Exercise details | Report every line of the records beneath this task that holds the string "blue".

··· Input data ···

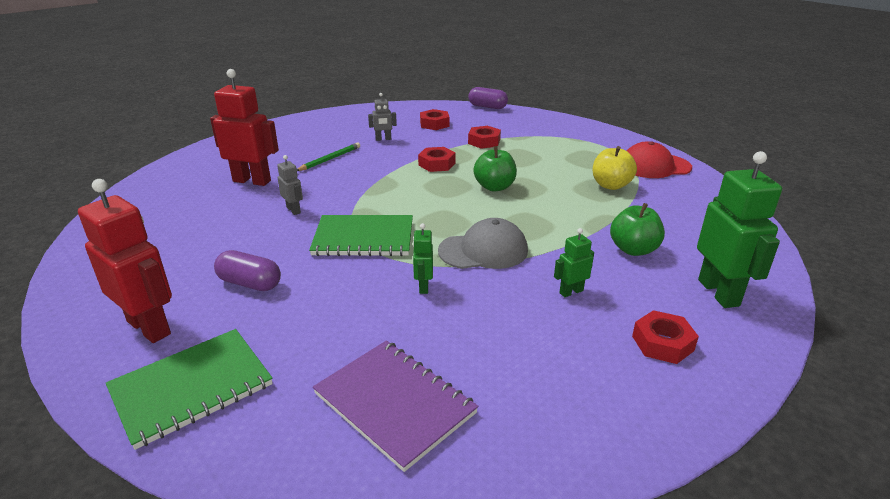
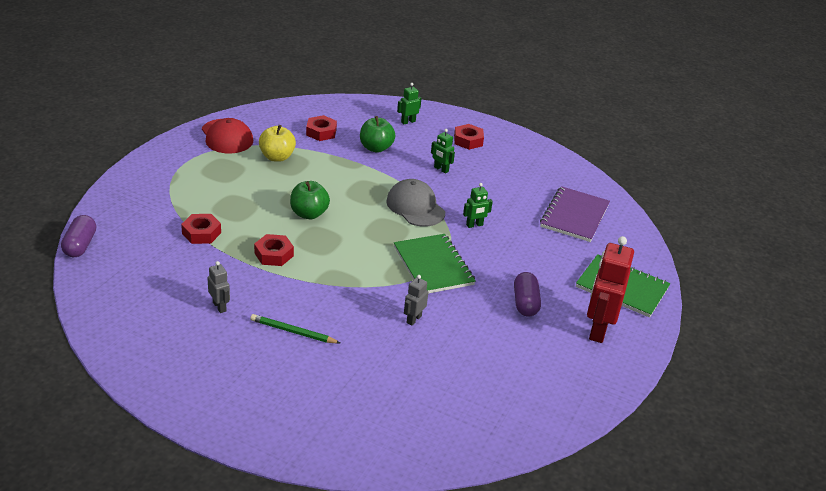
camera: 115 degrees left, 5 degrees up
(252, 181) = (372, 372): red robot -> none
(434, 124) = (156, 277): red nut -> red nut (321, 132)
(719, 292) = (408, 122): green robot -> green robot, size x0.49

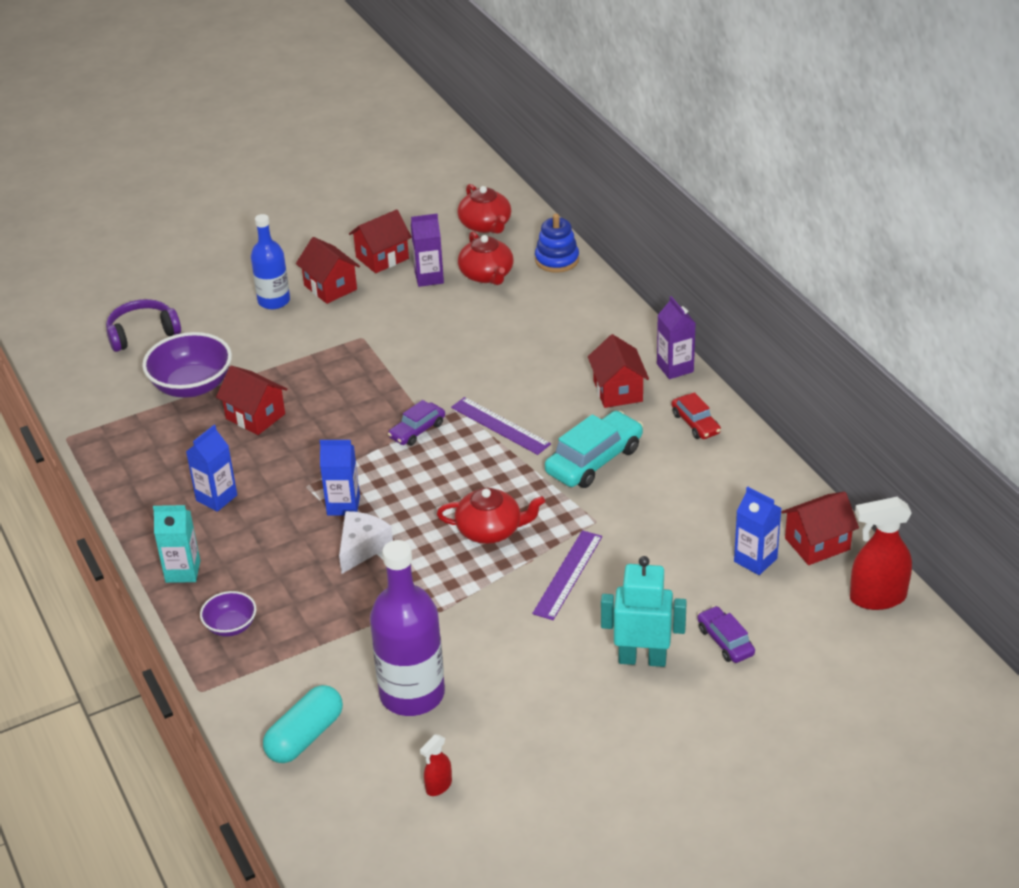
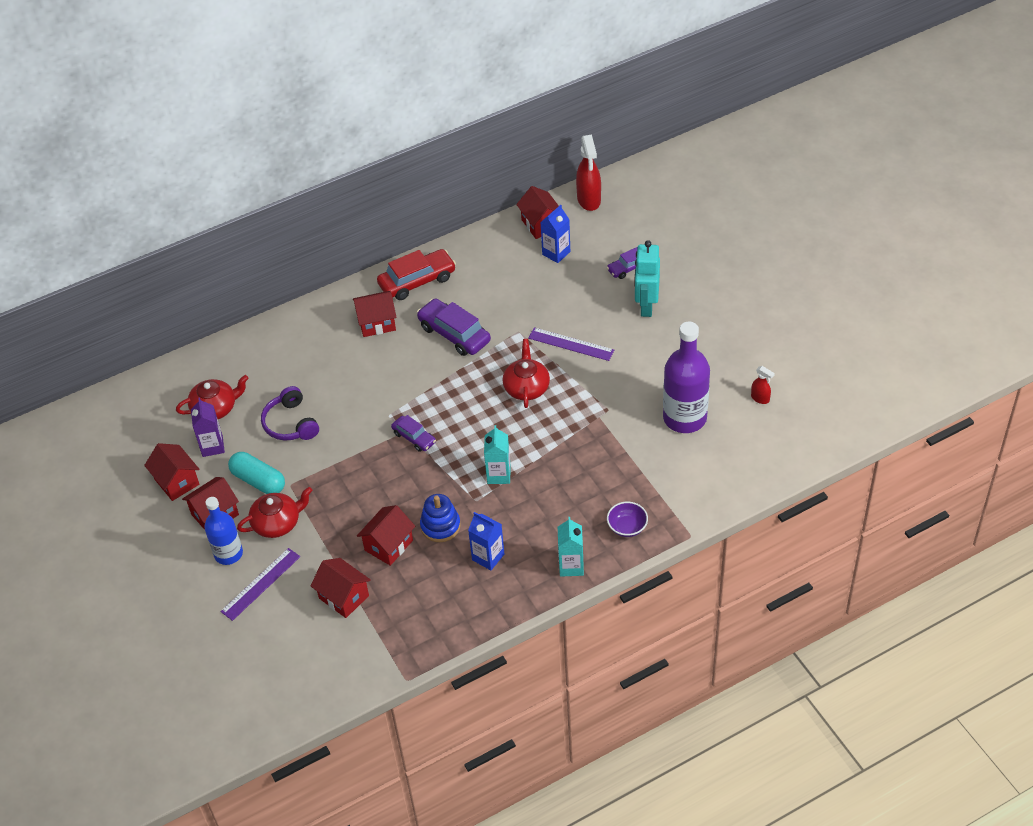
camera: 90 degrees left, 10 degrees up
(142, 333) = (263, 648): purple headphones -> purple headphones (291, 423)
(192, 386) = (344, 597): purple bowl -> red house
(305, 736) = (726, 471): turquoise capsule -> turquoise capsule (258, 481)
(343, 505) = (498, 475): blue carton -> turquoise carton
(362, 547) = (544, 459): white cheese -> none
(485, 225) = (141, 413): red teapot -> red teapot (277, 523)
(500, 425) = (412, 388): purple ruler -> purple ruler (261, 584)
(557, 260) = (202, 364): blue stacking toy -> blue stacking toy (440, 526)
(594, 460) = (454, 334): turquoise car -> purple car
(675, 368) = (353, 292): purple carton -> none
(695, 423) = (417, 281): red car -> red car, size x1.73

···

Task response |
(343, 505) = (498, 475): blue carton -> turquoise carton
(557, 260) = (202, 364): blue stacking toy -> blue stacking toy (440, 526)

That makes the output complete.